What is required: If a line in the data below holds the word "left", copy it.

Records shown:
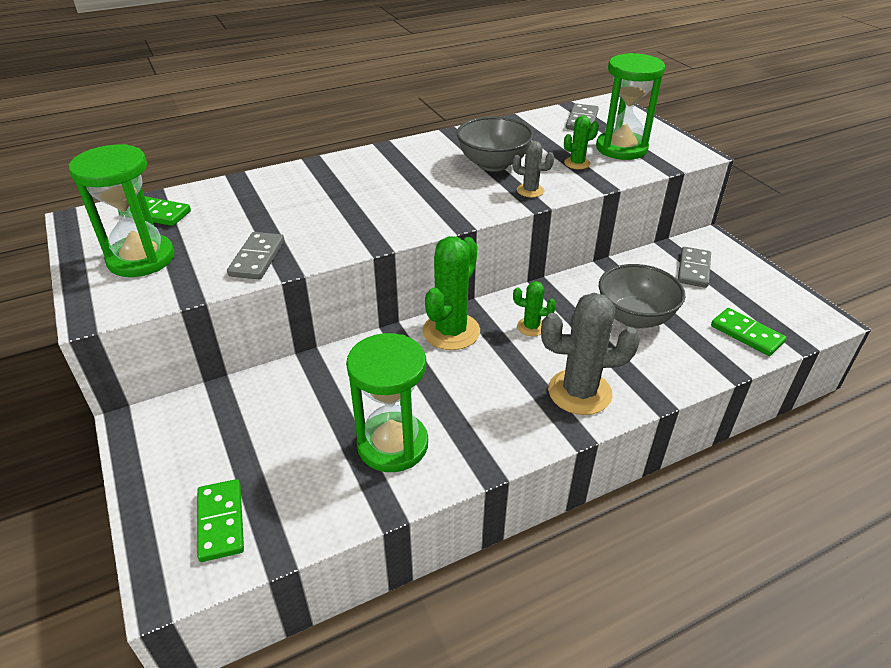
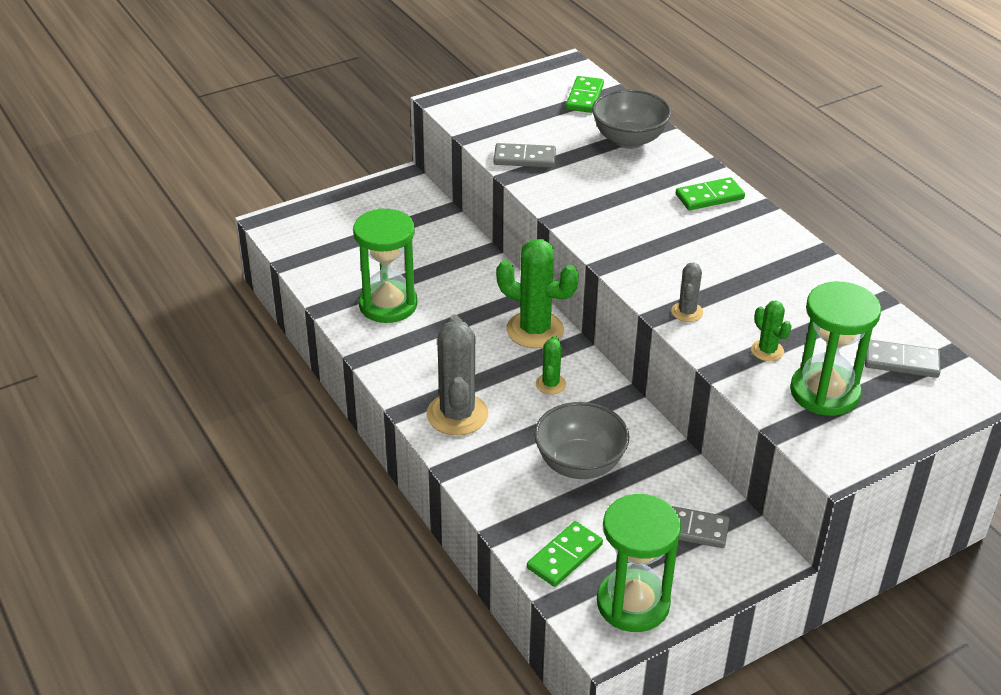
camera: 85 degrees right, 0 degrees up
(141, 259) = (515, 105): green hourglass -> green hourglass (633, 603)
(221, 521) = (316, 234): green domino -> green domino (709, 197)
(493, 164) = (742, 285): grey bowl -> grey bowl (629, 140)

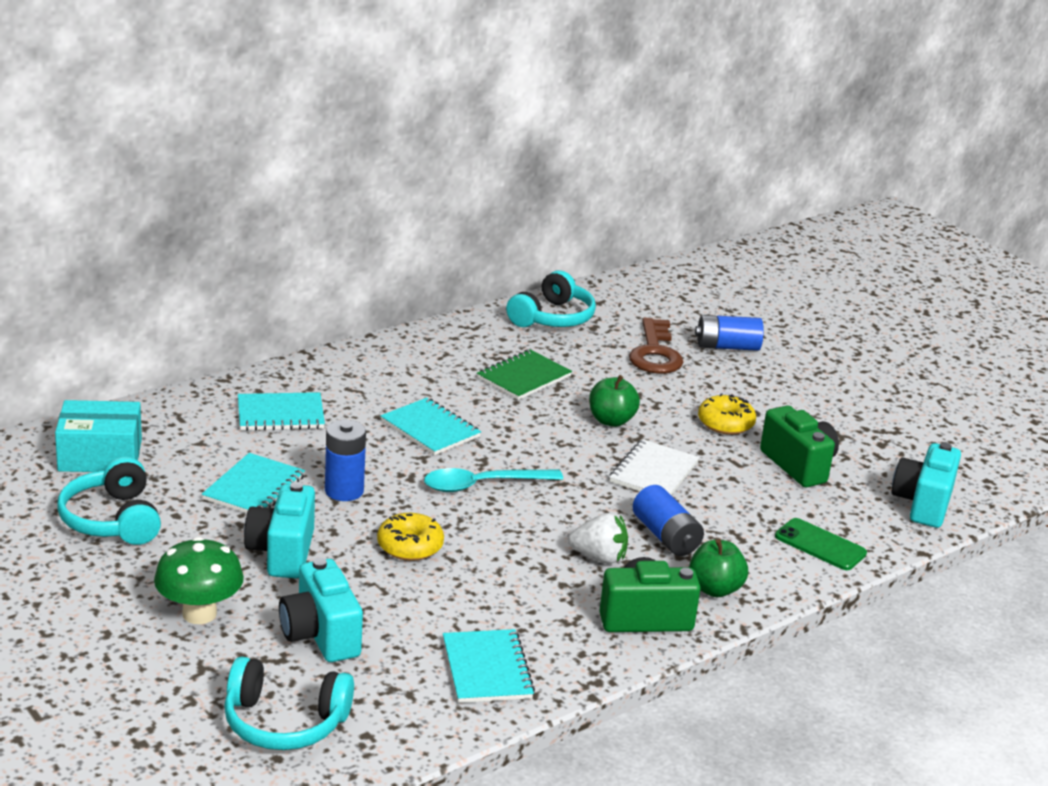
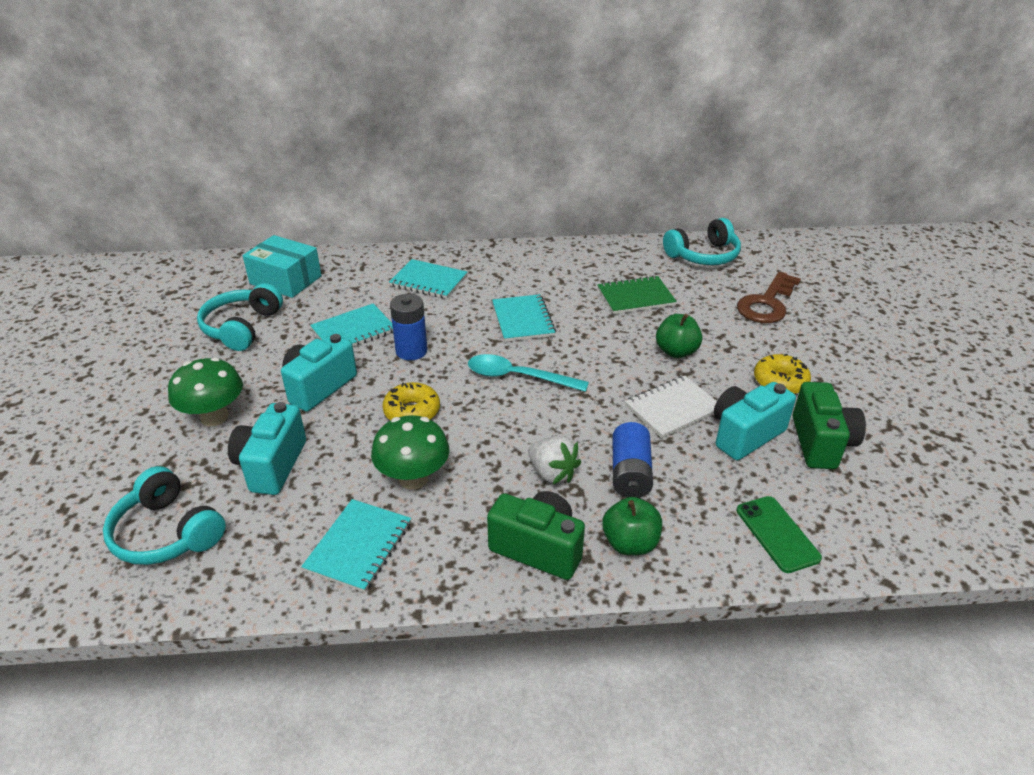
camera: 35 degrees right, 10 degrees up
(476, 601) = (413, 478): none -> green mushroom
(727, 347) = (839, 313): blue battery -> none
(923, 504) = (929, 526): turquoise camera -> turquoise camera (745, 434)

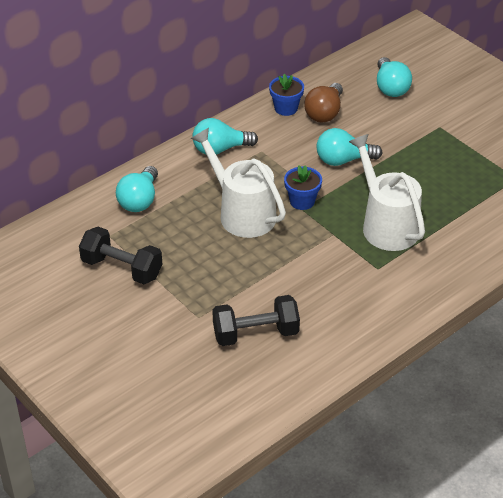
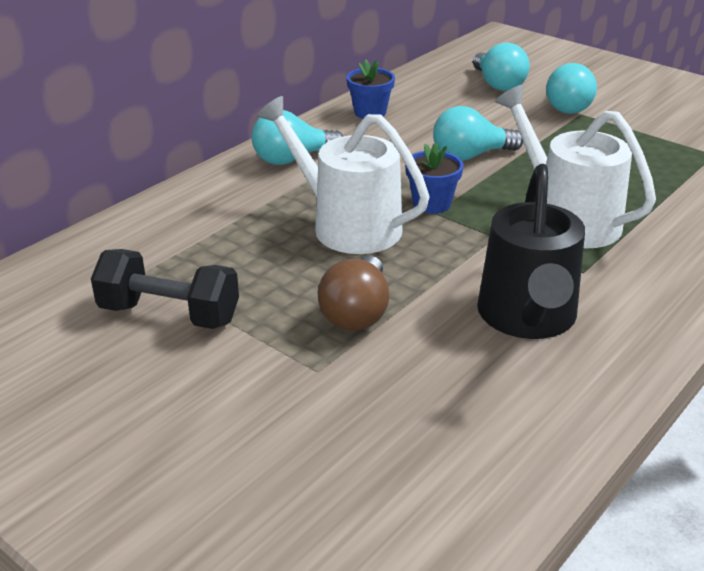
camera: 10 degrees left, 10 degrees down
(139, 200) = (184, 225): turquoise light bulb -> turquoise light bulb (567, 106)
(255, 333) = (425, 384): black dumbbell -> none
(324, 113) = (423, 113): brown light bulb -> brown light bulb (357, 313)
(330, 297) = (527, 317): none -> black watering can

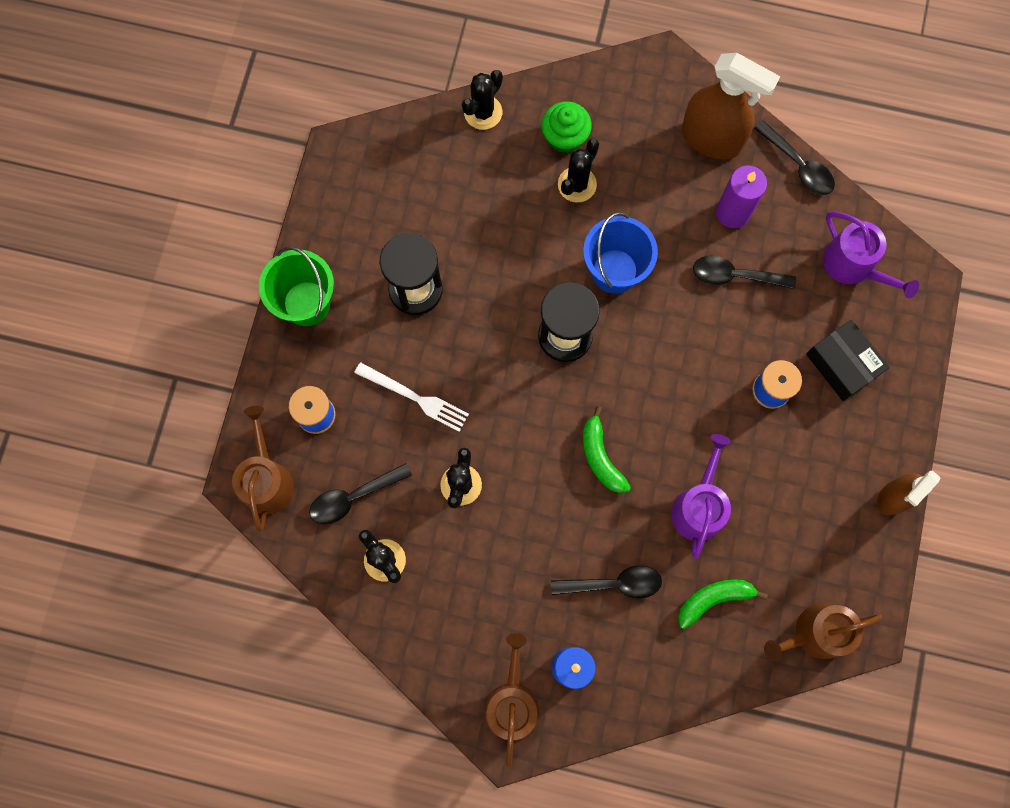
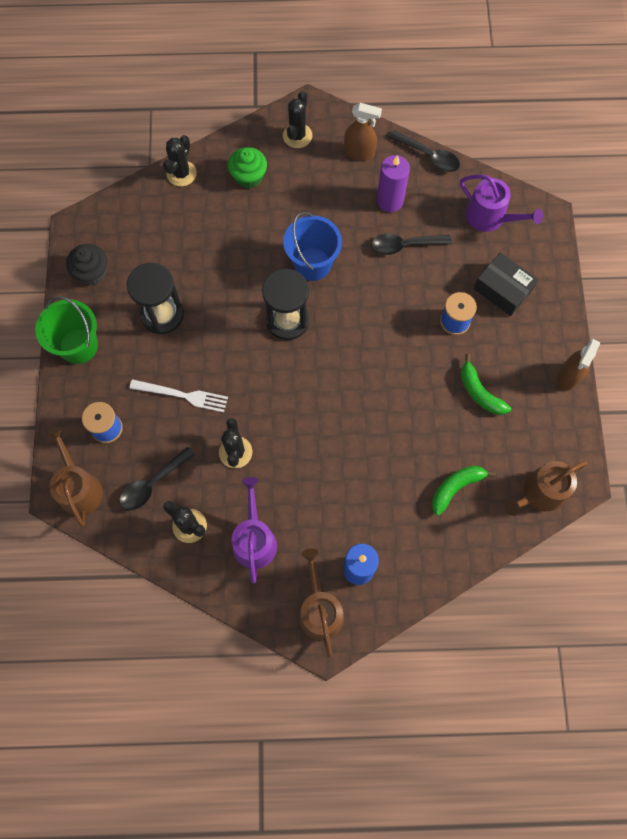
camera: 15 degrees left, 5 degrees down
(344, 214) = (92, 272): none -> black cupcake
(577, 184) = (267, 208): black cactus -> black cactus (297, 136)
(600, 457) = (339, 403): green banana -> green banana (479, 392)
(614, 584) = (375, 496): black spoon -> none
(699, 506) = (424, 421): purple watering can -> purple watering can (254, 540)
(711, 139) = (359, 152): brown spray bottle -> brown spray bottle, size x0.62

Answer space:
camera: 10 degrees left, 10 degrees down
camera: 15 degrees left, 5 degrees down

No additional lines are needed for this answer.